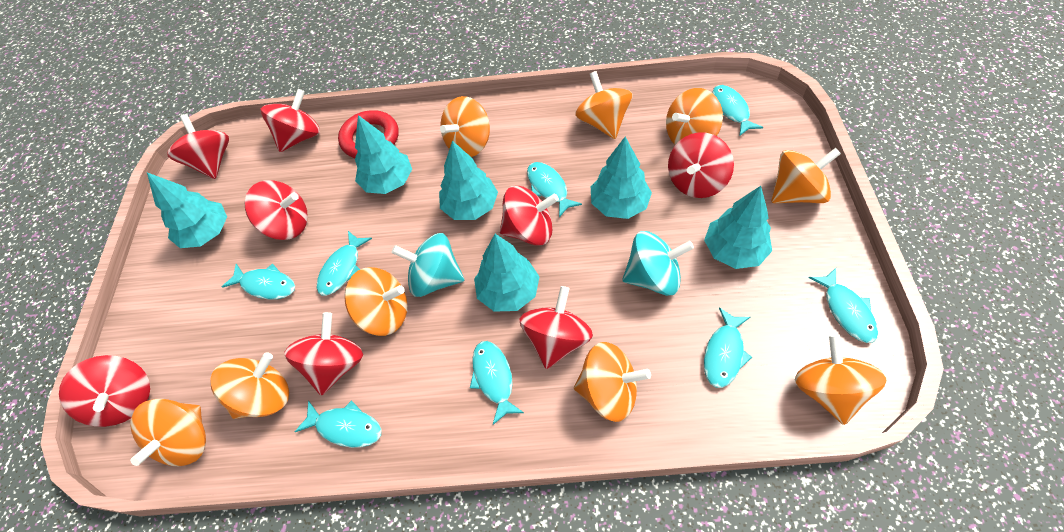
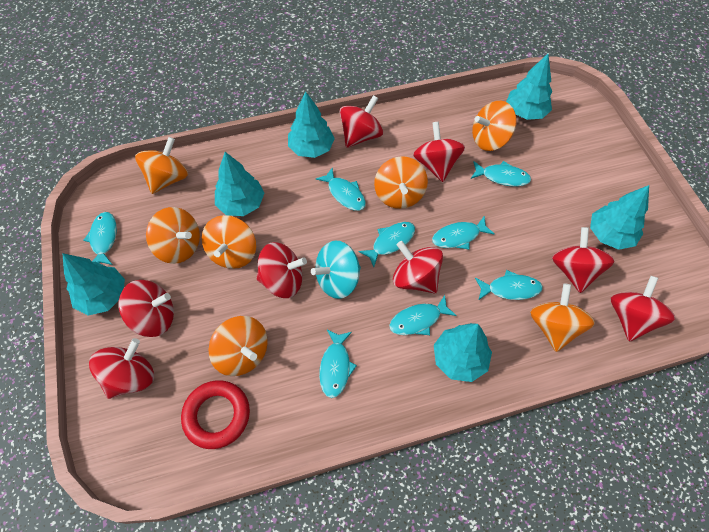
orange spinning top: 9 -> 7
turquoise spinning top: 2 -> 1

...

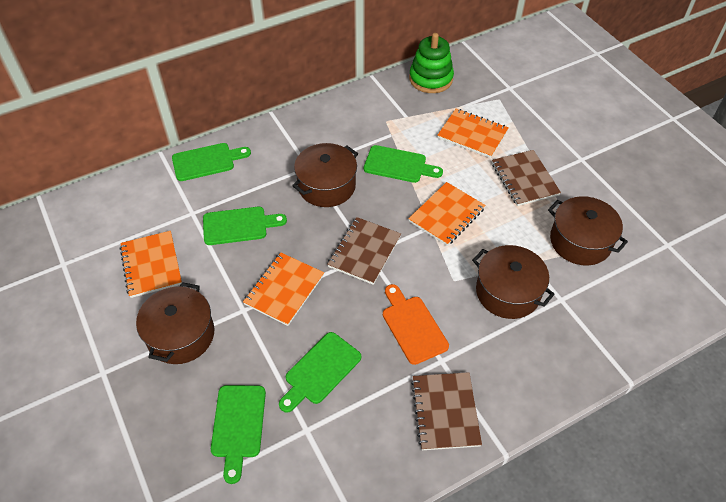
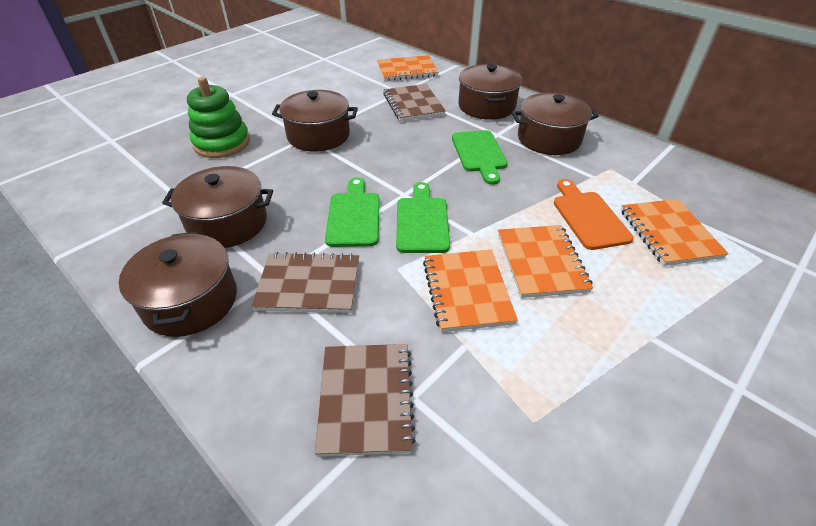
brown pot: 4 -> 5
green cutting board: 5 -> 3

WORK TASK. Of the entries above, repeat exactly the lines between the line with "orange spinning top: 9 -> 7" and the line with "turquoise spinning top: 2 -> 1", inclusive, and no others.

ANSWER SPACE.
orange spinning top: 9 -> 7
turquoise spinning top: 2 -> 1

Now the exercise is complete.